## What is needed
Give back each line of the data exactly as it reads, minus the pictures.

## Provided records
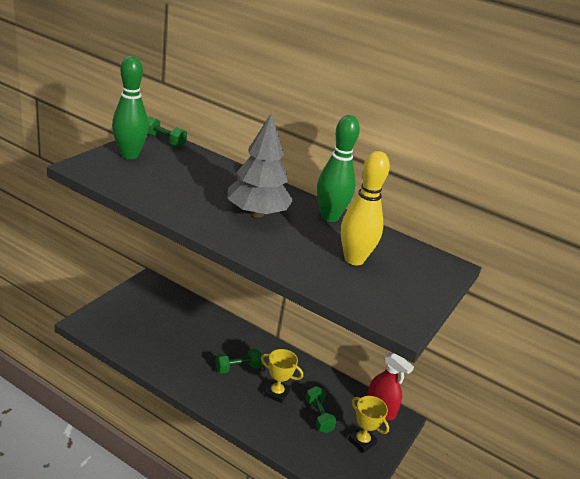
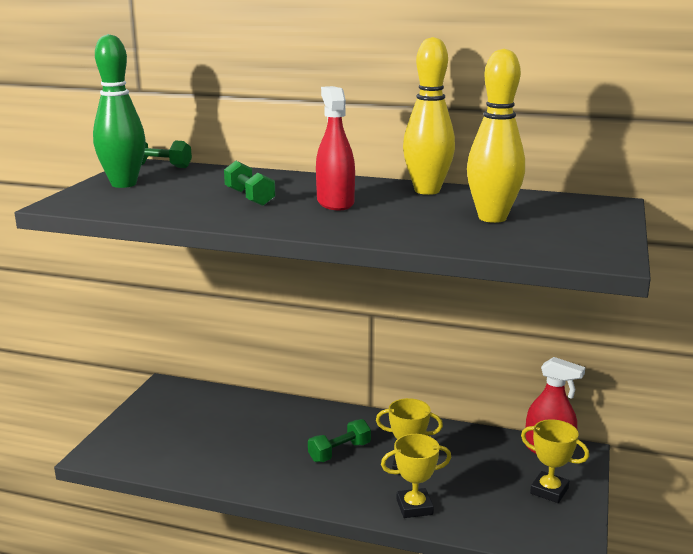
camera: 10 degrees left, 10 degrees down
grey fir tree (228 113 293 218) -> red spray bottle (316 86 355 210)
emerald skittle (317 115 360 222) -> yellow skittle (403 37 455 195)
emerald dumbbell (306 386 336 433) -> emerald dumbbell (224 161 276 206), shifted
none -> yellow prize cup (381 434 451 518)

## Answer area
camera: 10 degrees left, 10 degrees down
grey fir tree (228 113 293 218) -> red spray bottle (316 86 355 210)
emerald skittle (317 115 360 222) -> yellow skittle (403 37 455 195)
emerald dumbbell (306 386 336 433) -> emerald dumbbell (224 161 276 206), shifted
none -> yellow prize cup (381 434 451 518)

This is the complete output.